What is being asked
Apart from the images, the records below need to be copied exactly.

- Opening Delimiter -

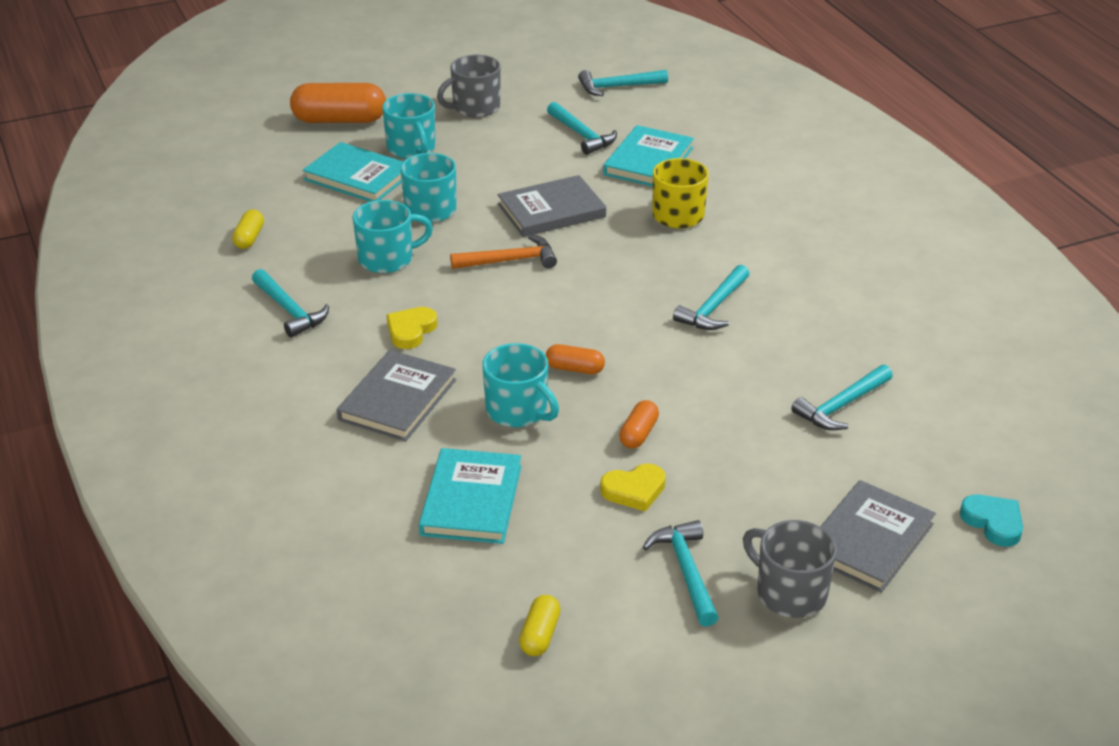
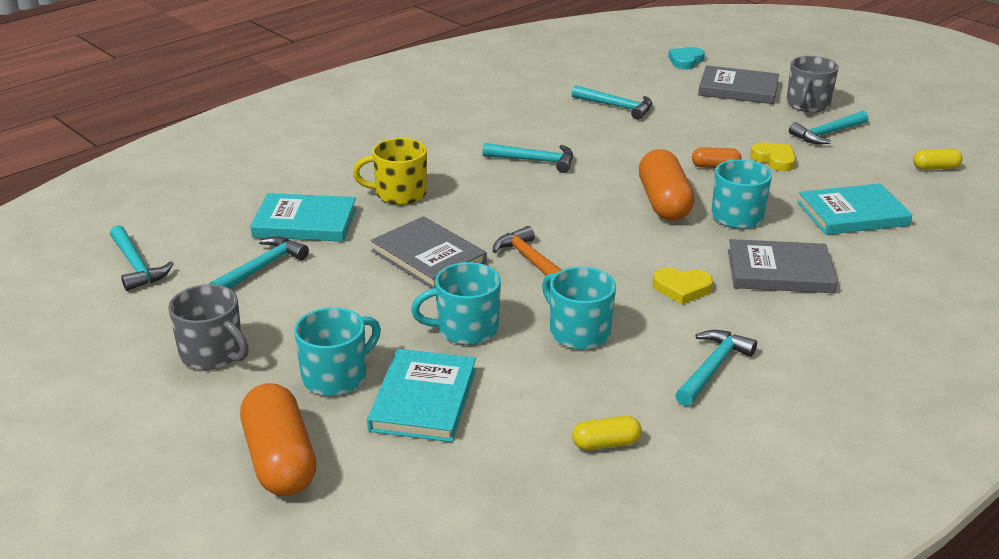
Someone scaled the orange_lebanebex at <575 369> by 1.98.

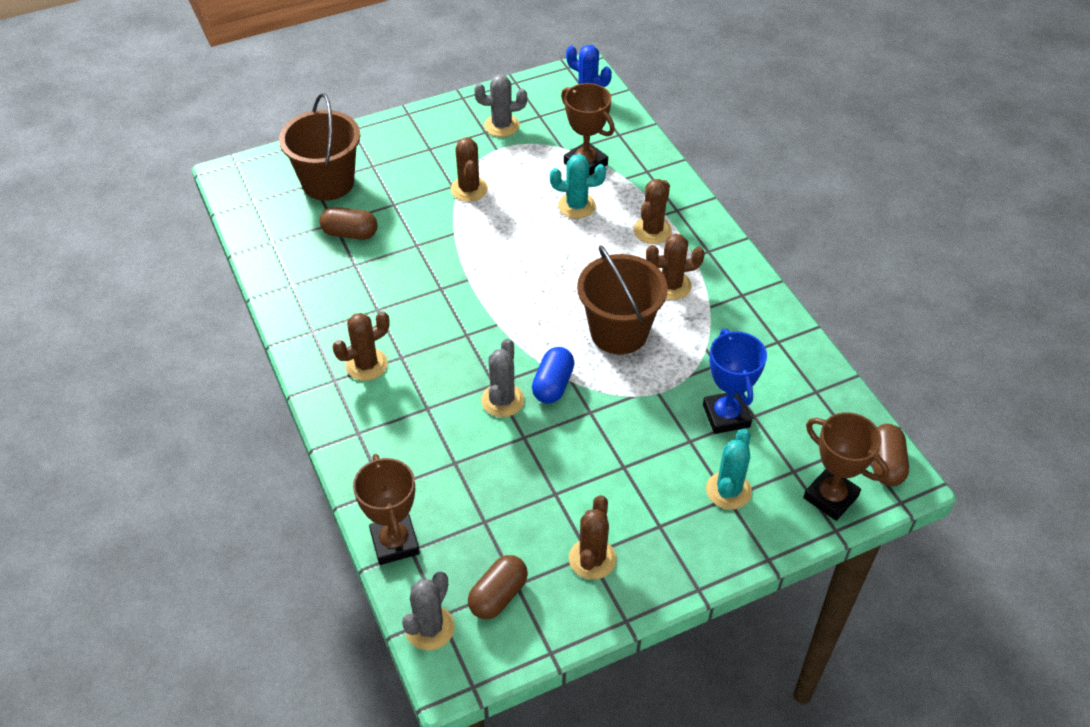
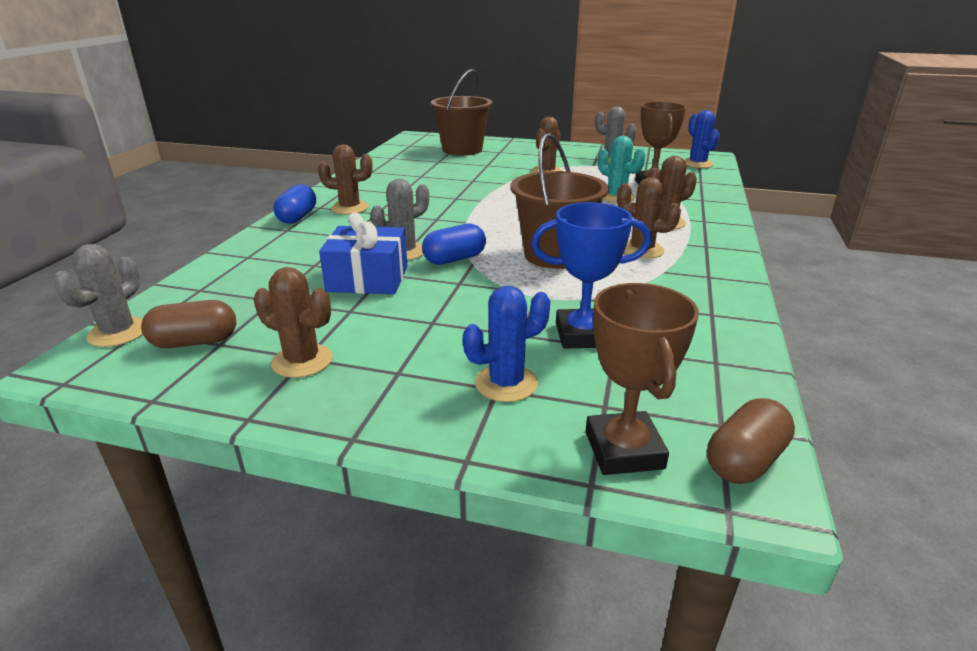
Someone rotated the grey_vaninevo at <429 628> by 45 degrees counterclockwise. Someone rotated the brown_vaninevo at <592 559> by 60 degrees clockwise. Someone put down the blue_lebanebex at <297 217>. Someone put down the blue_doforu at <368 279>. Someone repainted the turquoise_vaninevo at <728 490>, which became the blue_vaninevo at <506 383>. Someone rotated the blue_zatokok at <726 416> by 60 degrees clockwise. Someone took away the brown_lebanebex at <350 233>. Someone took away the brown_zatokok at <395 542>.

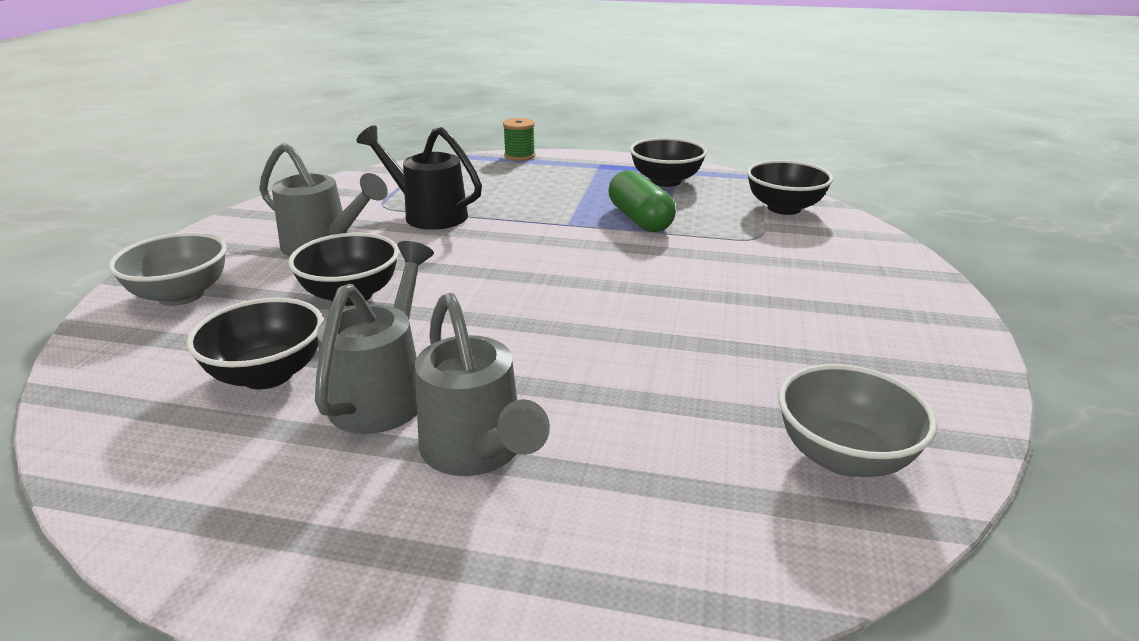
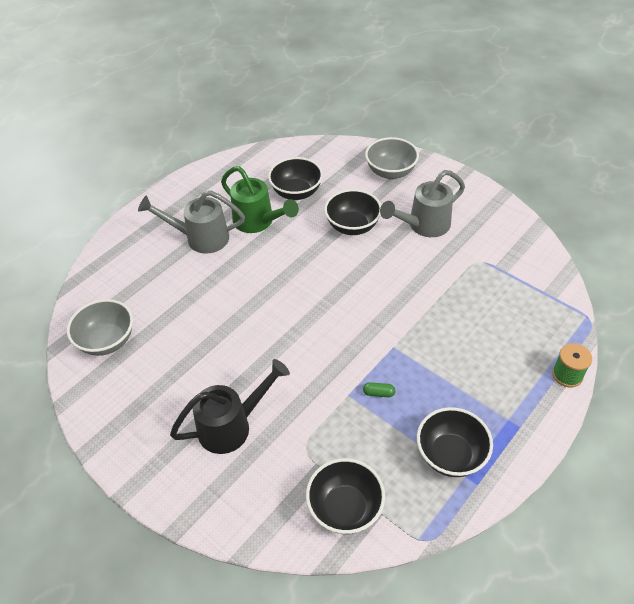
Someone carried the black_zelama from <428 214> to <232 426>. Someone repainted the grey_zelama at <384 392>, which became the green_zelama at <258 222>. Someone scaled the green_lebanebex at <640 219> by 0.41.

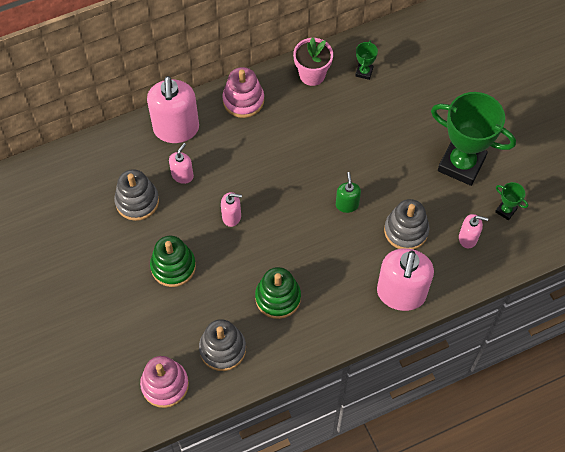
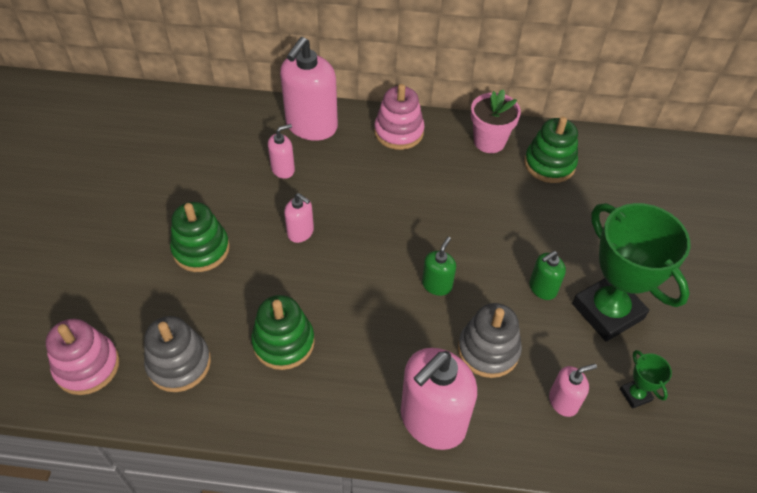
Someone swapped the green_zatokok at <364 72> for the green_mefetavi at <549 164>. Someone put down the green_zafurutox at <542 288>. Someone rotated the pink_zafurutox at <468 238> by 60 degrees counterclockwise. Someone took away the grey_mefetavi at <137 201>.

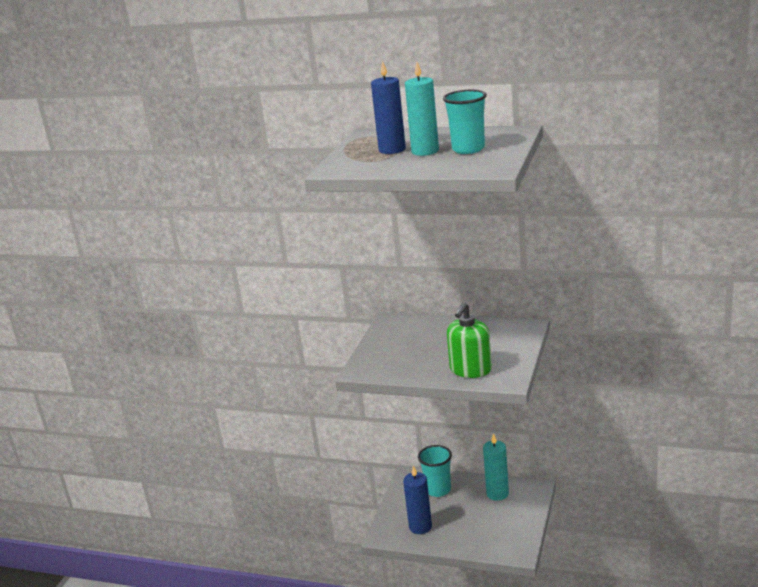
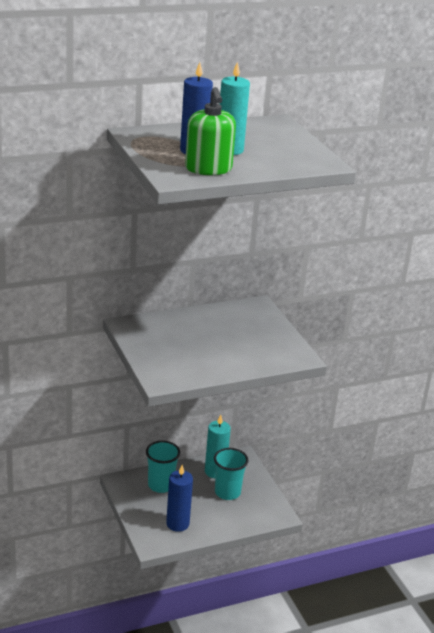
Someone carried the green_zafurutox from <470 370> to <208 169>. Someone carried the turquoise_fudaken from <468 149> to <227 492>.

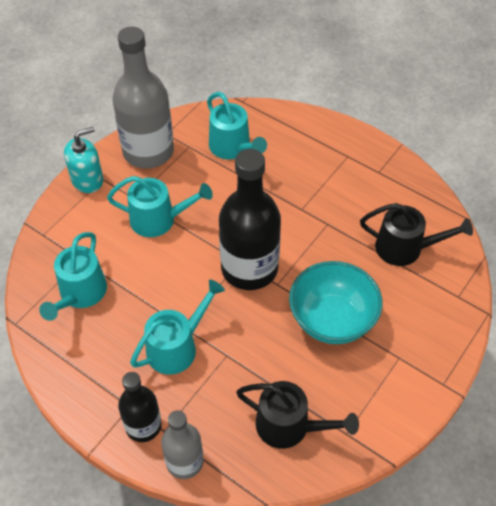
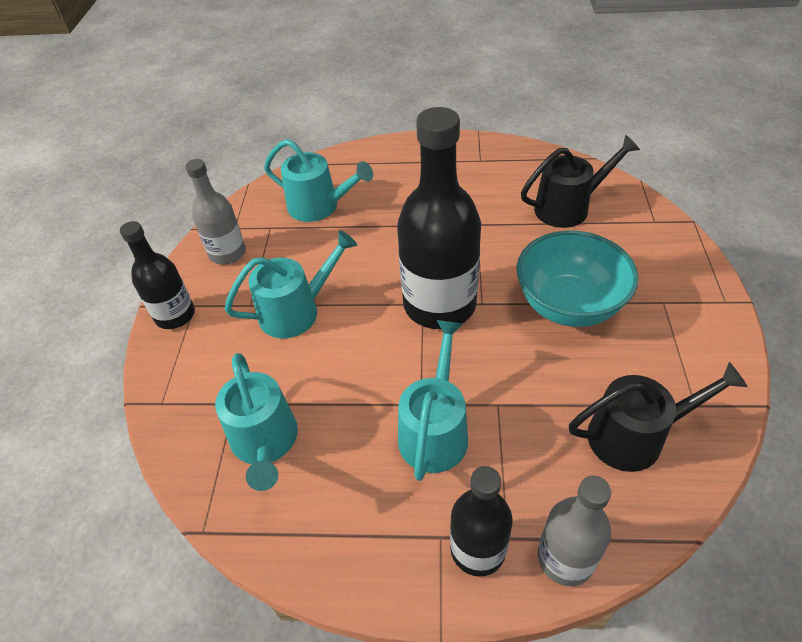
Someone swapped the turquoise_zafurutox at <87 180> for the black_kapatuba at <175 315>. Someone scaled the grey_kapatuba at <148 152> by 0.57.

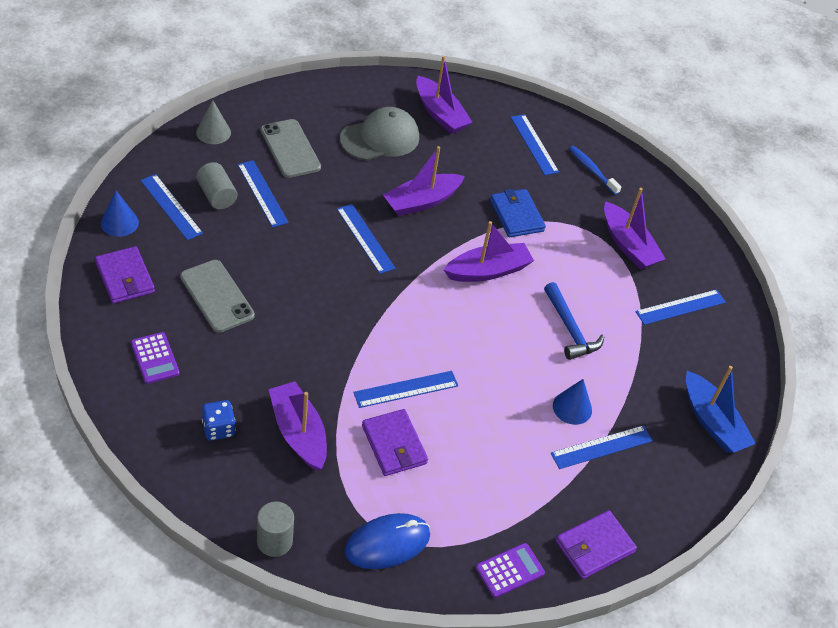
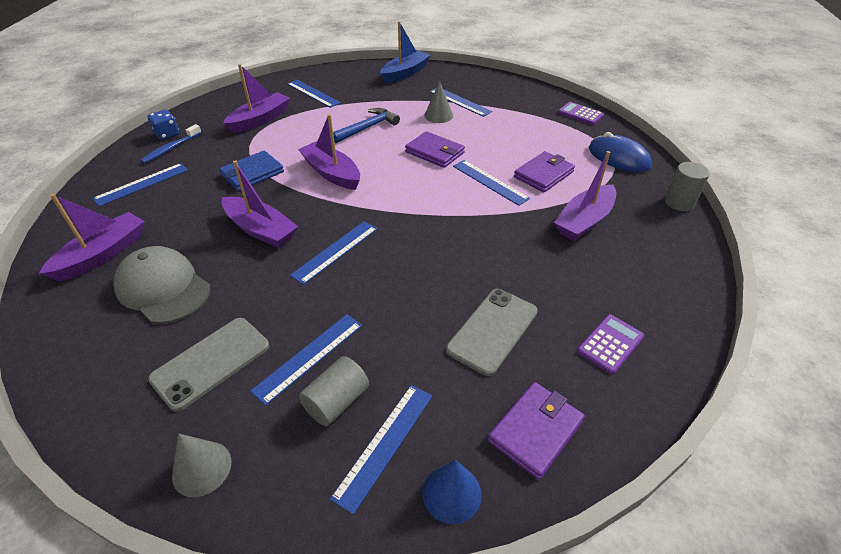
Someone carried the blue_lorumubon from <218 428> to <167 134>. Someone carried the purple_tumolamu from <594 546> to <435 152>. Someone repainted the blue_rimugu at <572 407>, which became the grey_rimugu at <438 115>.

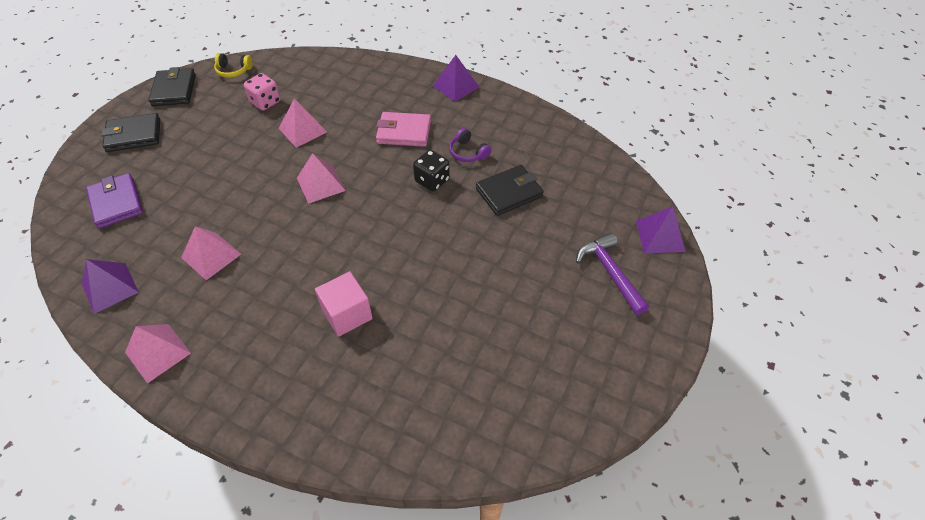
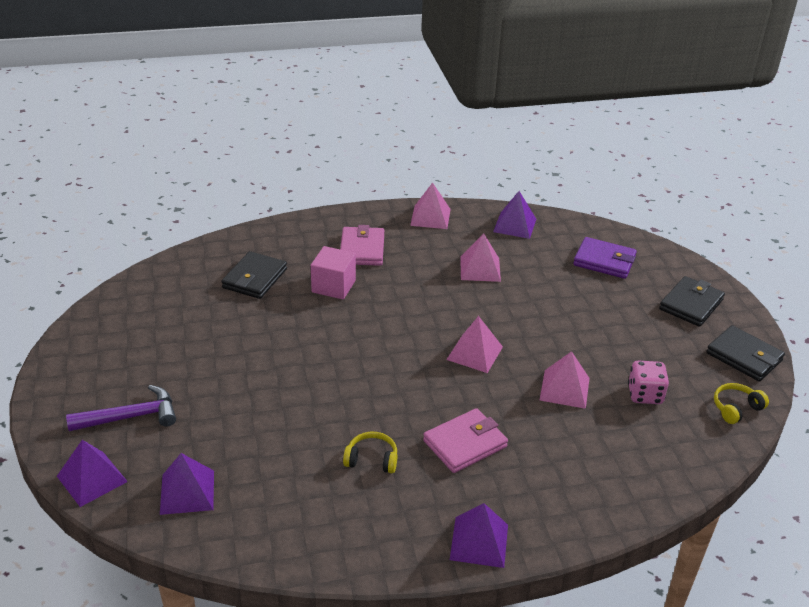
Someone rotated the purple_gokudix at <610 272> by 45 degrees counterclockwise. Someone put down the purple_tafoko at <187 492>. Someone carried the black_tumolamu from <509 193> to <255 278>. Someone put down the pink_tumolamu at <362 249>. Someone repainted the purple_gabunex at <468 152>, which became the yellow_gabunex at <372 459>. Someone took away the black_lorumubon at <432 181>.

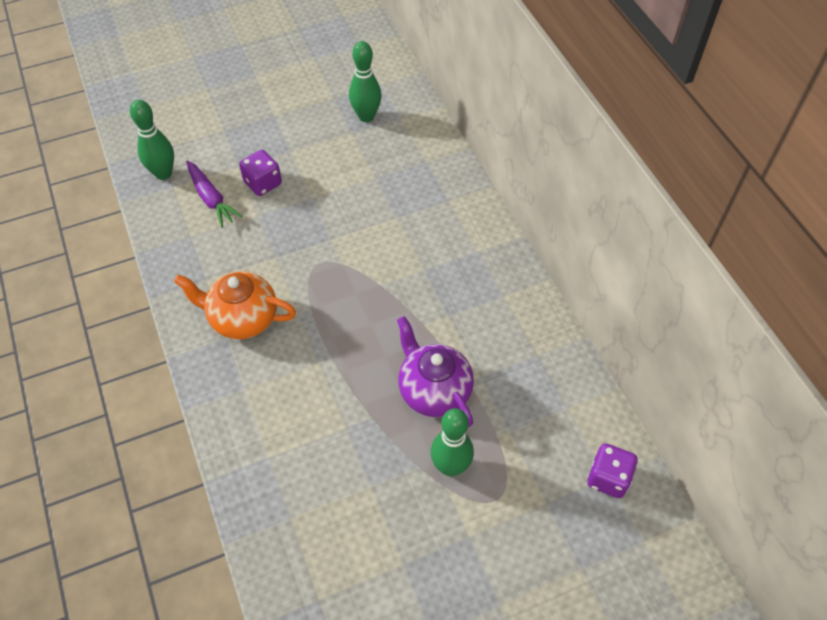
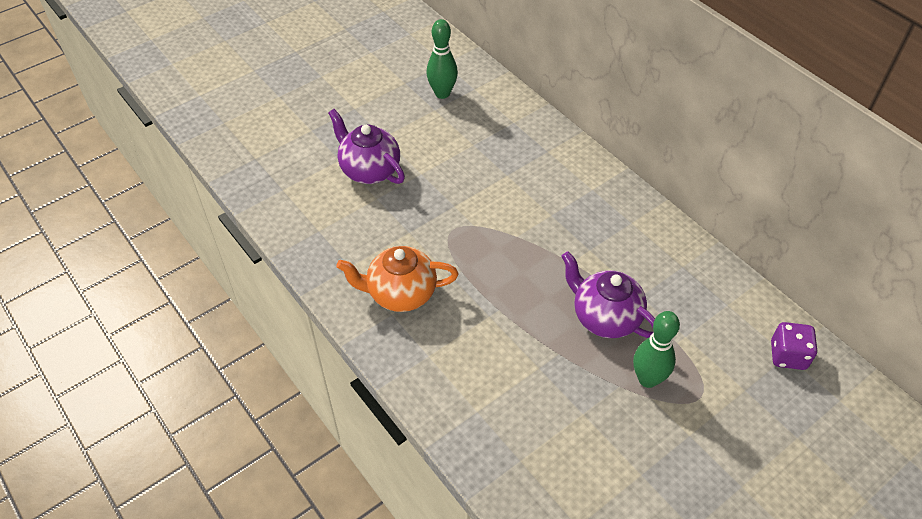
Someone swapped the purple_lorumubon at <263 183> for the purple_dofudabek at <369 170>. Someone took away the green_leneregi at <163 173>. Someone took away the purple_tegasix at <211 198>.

- Closing Delimiter -

Your solution
Someone scaled the orange_lebanebex at <575 369> by 1.98.

Someone rotated the grey_vaninevo at <429 628> by 45 degrees counterclockwise. Someone rotated the brown_vaninevo at <592 559> by 60 degrees clockwise. Someone put down the blue_lebanebex at <297 217>. Someone put down the blue_doforu at <368 279>. Someone repainted the turquoise_vaninevo at <728 490>, which became the blue_vaninevo at <506 383>. Someone rotated the blue_zatokok at <726 416> by 60 degrees clockwise. Someone took away the brown_lebanebex at <350 233>. Someone took away the brown_zatokok at <395 542>.

Someone carried the black_zelama from <428 214> to <232 426>. Someone repainted the grey_zelama at <384 392>, which became the green_zelama at <258 222>. Someone scaled the green_lebanebex at <640 219> by 0.41.

Someone swapped the green_zatokok at <364 72> for the green_mefetavi at <549 164>. Someone put down the green_zafurutox at <542 288>. Someone rotated the pink_zafurutox at <468 238> by 60 degrees counterclockwise. Someone took away the grey_mefetavi at <137 201>.

Someone carried the green_zafurutox from <470 370> to <208 169>. Someone carried the turquoise_fudaken from <468 149> to <227 492>.

Someone swapped the turquoise_zafurutox at <87 180> for the black_kapatuba at <175 315>. Someone scaled the grey_kapatuba at <148 152> by 0.57.

Someone carried the blue_lorumubon from <218 428> to <167 134>. Someone carried the purple_tumolamu from <594 546> to <435 152>. Someone repainted the blue_rimugu at <572 407>, which became the grey_rimugu at <438 115>.

Someone rotated the purple_gokudix at <610 272> by 45 degrees counterclockwise. Someone put down the purple_tafoko at <187 492>. Someone carried the black_tumolamu from <509 193> to <255 278>. Someone put down the pink_tumolamu at <362 249>. Someone repainted the purple_gabunex at <468 152>, which became the yellow_gabunex at <372 459>. Someone took away the black_lorumubon at <432 181>.

Someone swapped the purple_lorumubon at <263 183> for the purple_dofudabek at <369 170>. Someone took away the green_leneregi at <163 173>. Someone took away the purple_tegasix at <211 198>.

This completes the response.